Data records

______________________________

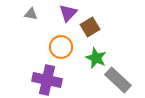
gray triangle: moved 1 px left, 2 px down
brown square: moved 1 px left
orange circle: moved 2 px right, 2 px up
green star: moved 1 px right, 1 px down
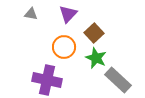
purple triangle: moved 1 px down
brown square: moved 4 px right, 6 px down; rotated 12 degrees counterclockwise
orange circle: moved 3 px right
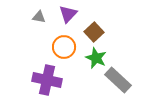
gray triangle: moved 8 px right, 3 px down
brown square: moved 1 px up
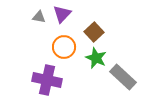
purple triangle: moved 6 px left
gray rectangle: moved 5 px right, 3 px up
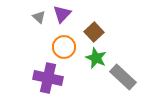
gray triangle: rotated 32 degrees clockwise
purple cross: moved 1 px right, 2 px up
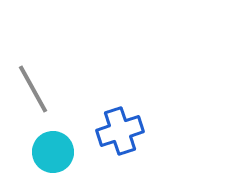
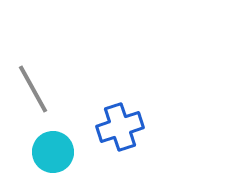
blue cross: moved 4 px up
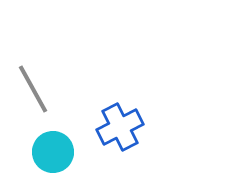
blue cross: rotated 9 degrees counterclockwise
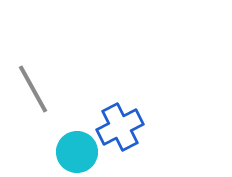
cyan circle: moved 24 px right
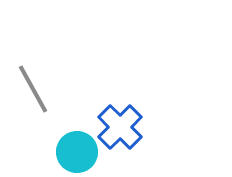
blue cross: rotated 18 degrees counterclockwise
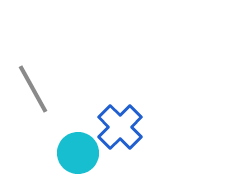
cyan circle: moved 1 px right, 1 px down
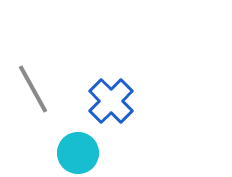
blue cross: moved 9 px left, 26 px up
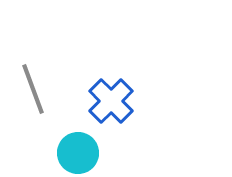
gray line: rotated 9 degrees clockwise
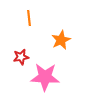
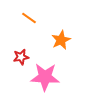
orange line: rotated 49 degrees counterclockwise
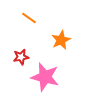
pink star: rotated 12 degrees clockwise
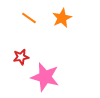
orange star: moved 1 px right, 22 px up
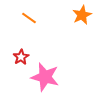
orange star: moved 20 px right, 3 px up
red star: rotated 21 degrees counterclockwise
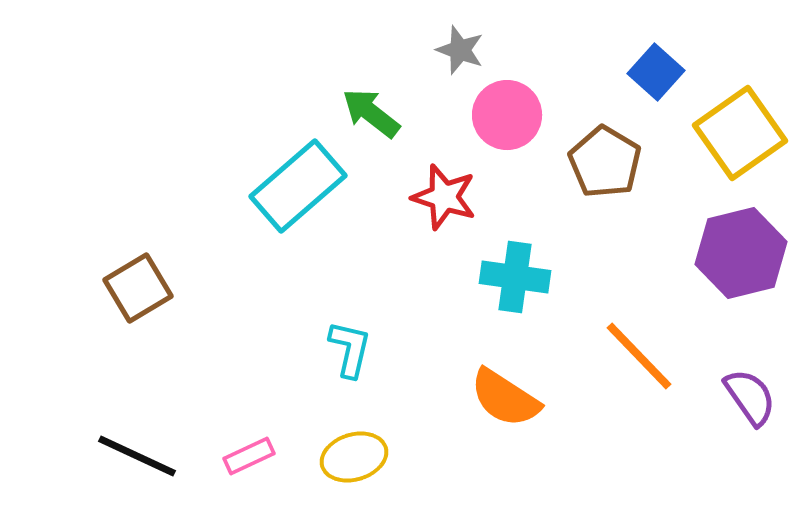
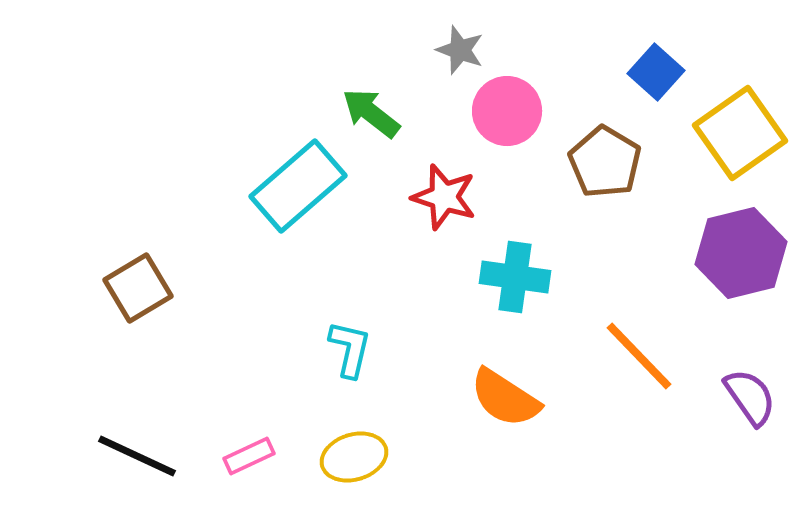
pink circle: moved 4 px up
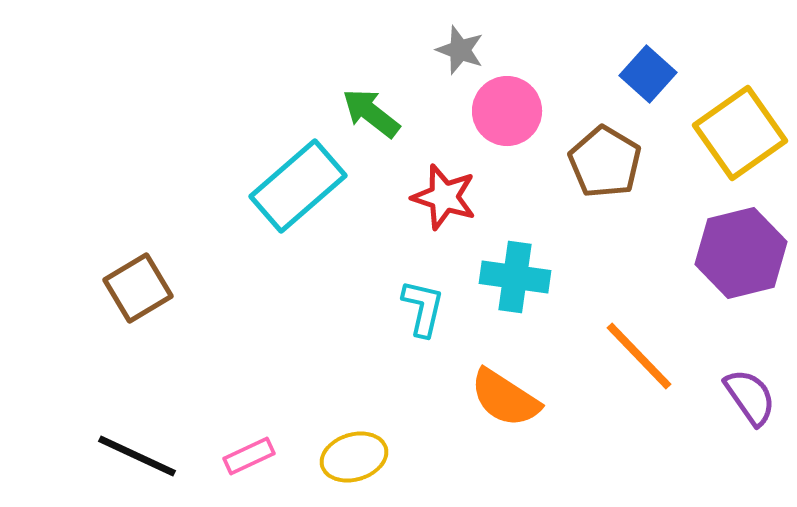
blue square: moved 8 px left, 2 px down
cyan L-shape: moved 73 px right, 41 px up
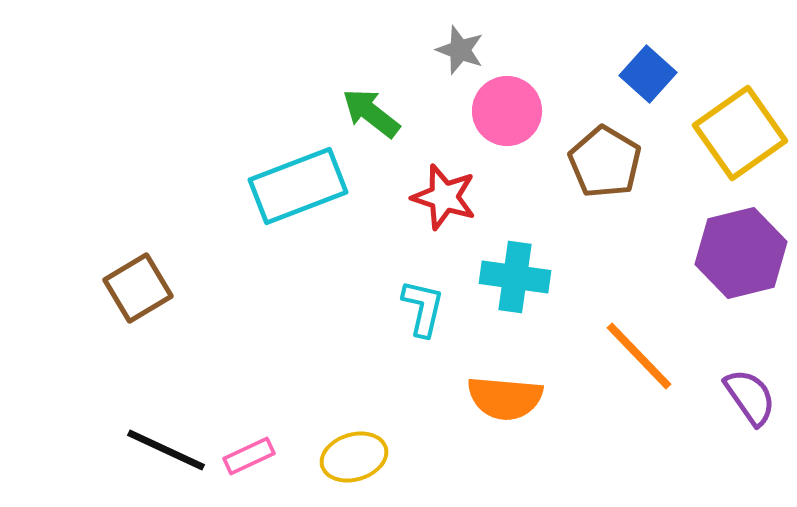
cyan rectangle: rotated 20 degrees clockwise
orange semicircle: rotated 28 degrees counterclockwise
black line: moved 29 px right, 6 px up
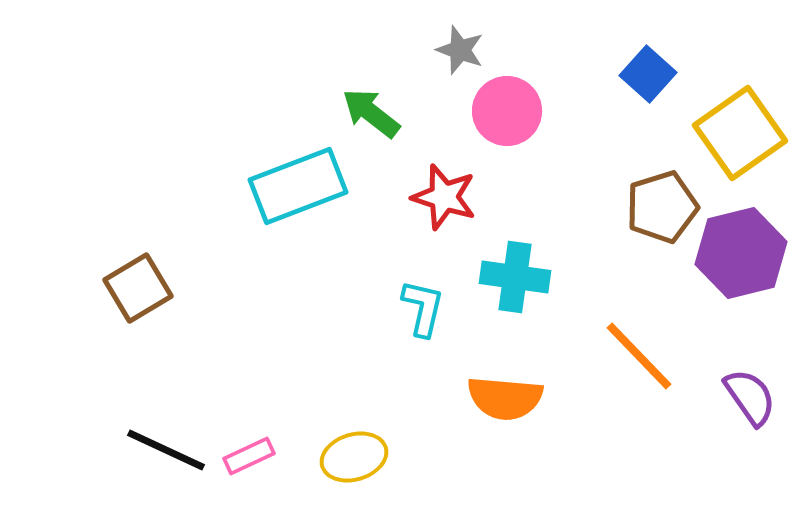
brown pentagon: moved 57 px right, 45 px down; rotated 24 degrees clockwise
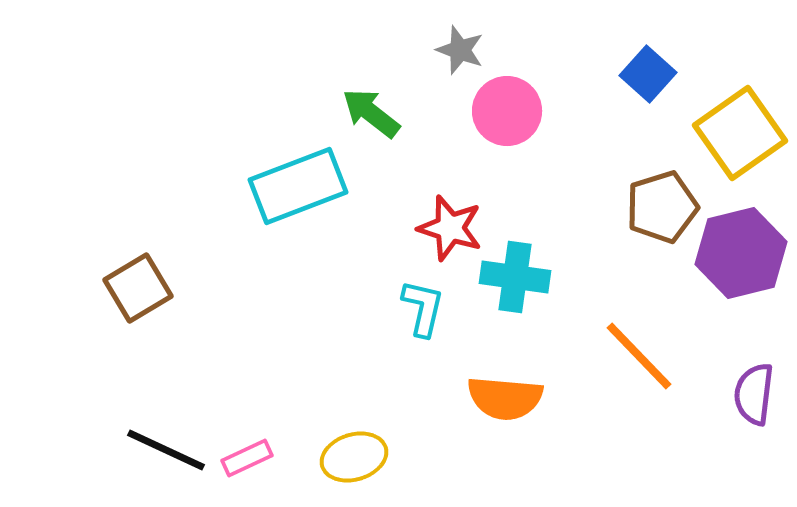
red star: moved 6 px right, 31 px down
purple semicircle: moved 4 px right, 3 px up; rotated 138 degrees counterclockwise
pink rectangle: moved 2 px left, 2 px down
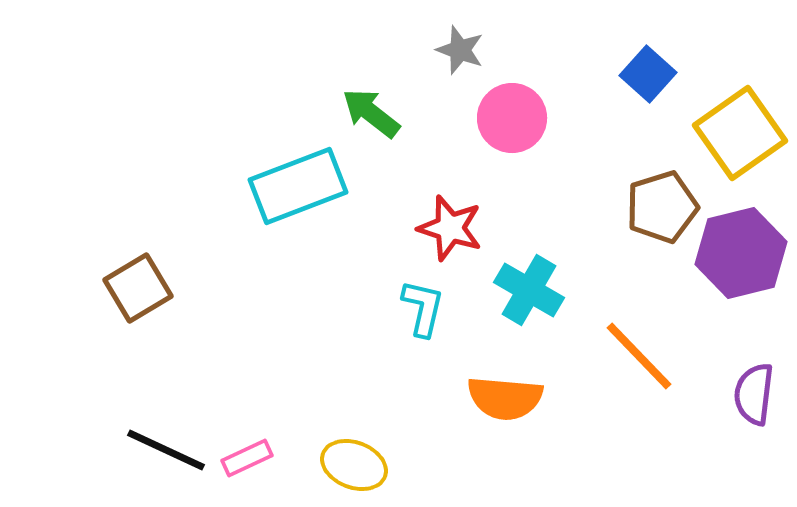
pink circle: moved 5 px right, 7 px down
cyan cross: moved 14 px right, 13 px down; rotated 22 degrees clockwise
yellow ellipse: moved 8 px down; rotated 38 degrees clockwise
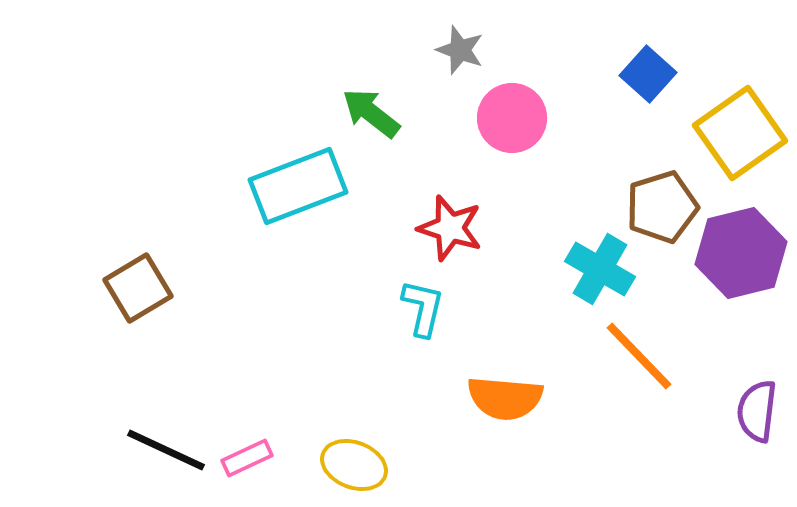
cyan cross: moved 71 px right, 21 px up
purple semicircle: moved 3 px right, 17 px down
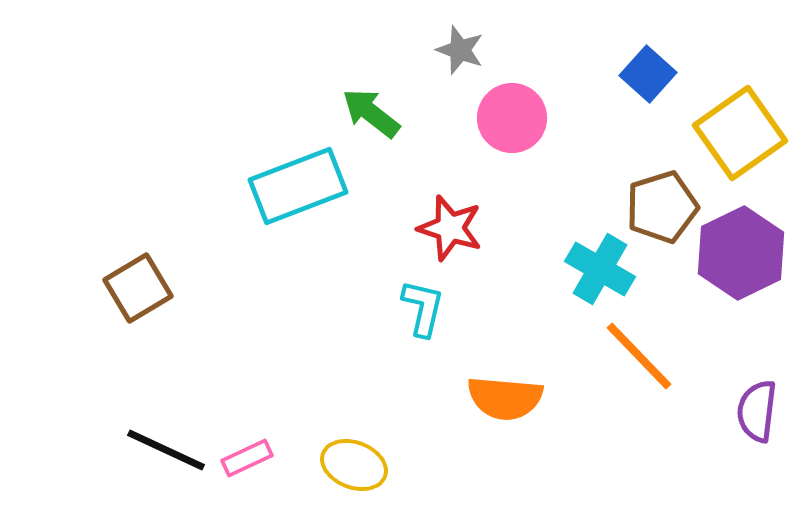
purple hexagon: rotated 12 degrees counterclockwise
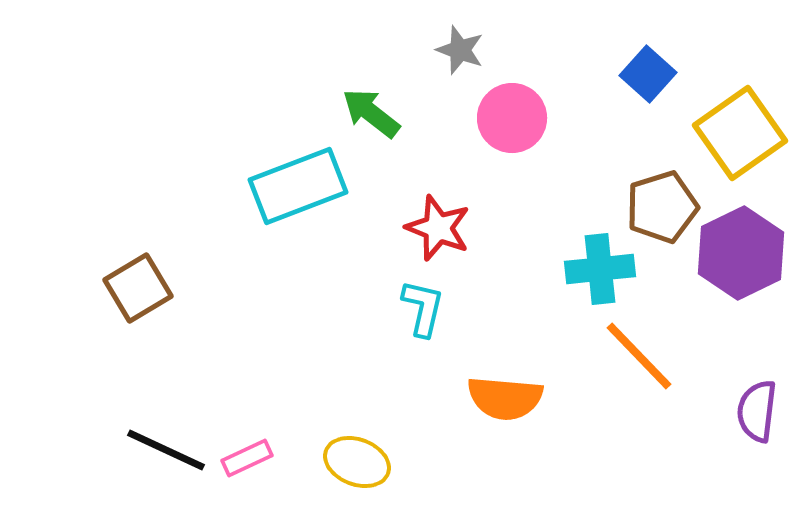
red star: moved 12 px left; rotated 4 degrees clockwise
cyan cross: rotated 36 degrees counterclockwise
yellow ellipse: moved 3 px right, 3 px up
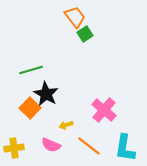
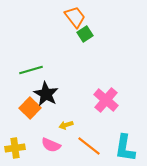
pink cross: moved 2 px right, 10 px up
yellow cross: moved 1 px right
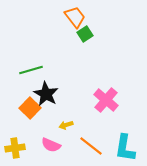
orange line: moved 2 px right
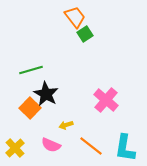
yellow cross: rotated 36 degrees counterclockwise
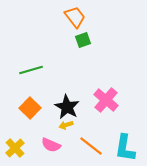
green square: moved 2 px left, 6 px down; rotated 14 degrees clockwise
black star: moved 21 px right, 13 px down
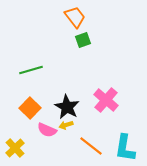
pink semicircle: moved 4 px left, 15 px up
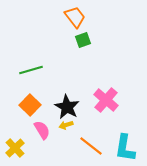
orange square: moved 3 px up
pink semicircle: moved 5 px left; rotated 144 degrees counterclockwise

______________________________

_Set problem:_
Rename "cyan" to "teal" everywhere in the records and write out every line again with nothing else changed, leaving out the picture lines.

_Output:_
gray triangle: moved 1 px left, 2 px down
brown square: moved 1 px left
orange circle: moved 2 px right, 2 px up
green star: moved 1 px right, 1 px down
purple triangle: moved 1 px down
brown square: moved 4 px right, 6 px down; rotated 12 degrees counterclockwise
orange circle: moved 3 px right
gray triangle: moved 8 px right, 3 px down
brown square: moved 1 px up
purple triangle: moved 6 px left
gray rectangle: moved 5 px right, 3 px up
gray triangle: rotated 32 degrees clockwise
purple cross: moved 1 px right, 2 px up
blue cross: moved 4 px up
blue cross: rotated 9 degrees counterclockwise
teal circle: moved 24 px right
blue cross: rotated 18 degrees counterclockwise
teal circle: moved 1 px right, 1 px down
blue cross: moved 9 px left, 26 px up
gray line: rotated 9 degrees clockwise
orange line: rotated 49 degrees counterclockwise
pink star: rotated 12 degrees clockwise
orange star: moved 1 px right, 22 px up
orange star: moved 20 px right, 3 px up
red star: rotated 21 degrees counterclockwise
pink circle: moved 4 px up
blue square: moved 8 px left, 2 px down
teal L-shape: moved 73 px right, 41 px up
teal rectangle: rotated 20 degrees clockwise
orange semicircle: rotated 28 degrees counterclockwise
black line: moved 29 px right, 6 px up
brown pentagon: moved 57 px right, 45 px down; rotated 24 degrees clockwise
red star: moved 6 px right, 31 px down
purple semicircle: moved 4 px right, 3 px up; rotated 138 degrees counterclockwise
pink rectangle: moved 2 px left, 2 px down
pink circle: moved 5 px right, 7 px down
teal cross: moved 14 px right, 13 px down; rotated 22 degrees clockwise
yellow ellipse: moved 8 px down; rotated 38 degrees clockwise
teal cross: moved 71 px right, 21 px up
purple semicircle: moved 3 px right, 17 px down
purple hexagon: rotated 12 degrees counterclockwise
red star: moved 12 px left; rotated 4 degrees clockwise
teal cross: rotated 36 degrees counterclockwise
yellow ellipse: moved 3 px right, 3 px up
pink cross: moved 2 px right, 10 px up
yellow cross: moved 1 px right
orange line: moved 2 px right
yellow cross: rotated 36 degrees counterclockwise
green square: moved 2 px left, 6 px down; rotated 14 degrees clockwise
black star: moved 21 px right, 13 px down
pink semicircle: moved 4 px left, 15 px up
orange square: moved 3 px up
pink semicircle: moved 5 px left; rotated 144 degrees counterclockwise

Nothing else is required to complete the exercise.